MATERIAL PROVIDED

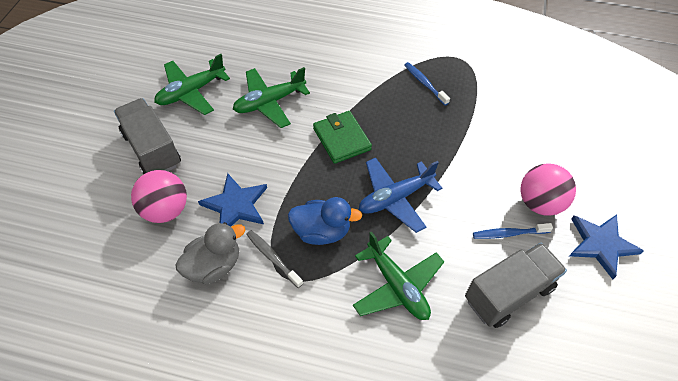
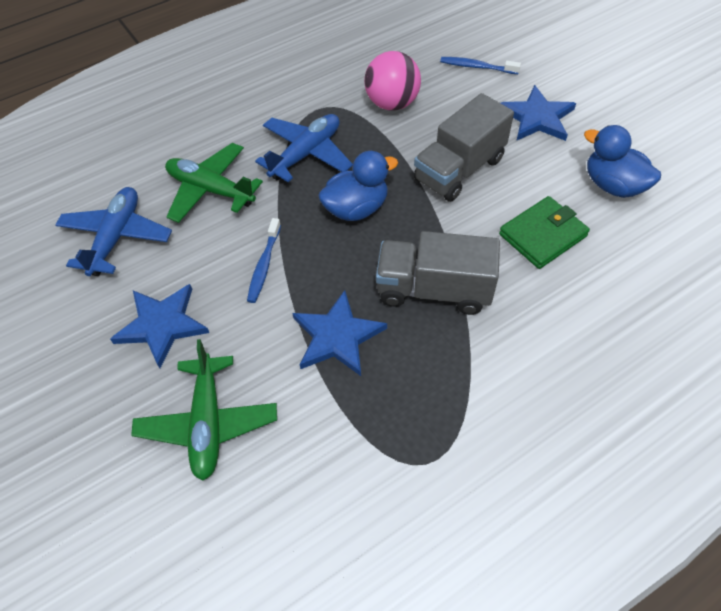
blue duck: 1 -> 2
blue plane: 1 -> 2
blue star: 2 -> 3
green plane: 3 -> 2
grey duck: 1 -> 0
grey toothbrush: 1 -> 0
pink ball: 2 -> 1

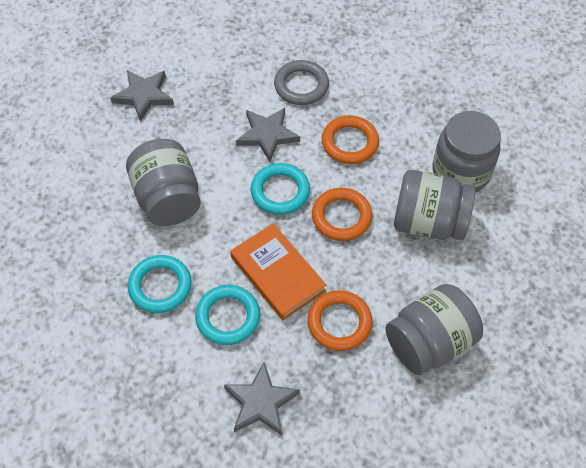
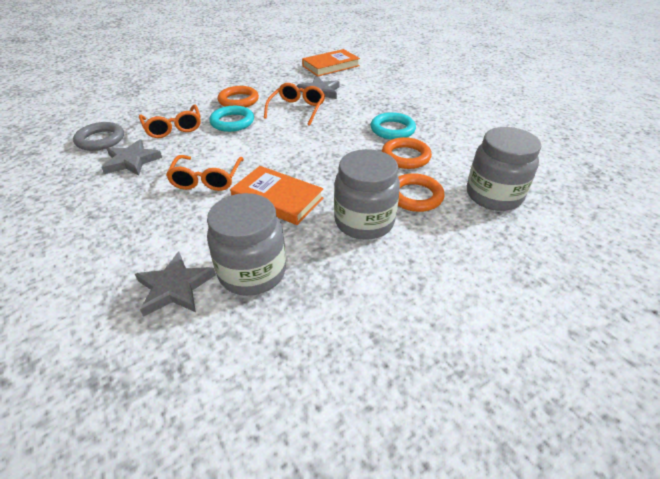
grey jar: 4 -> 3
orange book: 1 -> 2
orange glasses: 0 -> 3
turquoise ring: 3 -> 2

TASK OBJECTIVE
Copy exactly the lines that run from the one with "orange book: 1 -> 2" to the last line of the material, including both.

TASK OUTPUT
orange book: 1 -> 2
orange glasses: 0 -> 3
turquoise ring: 3 -> 2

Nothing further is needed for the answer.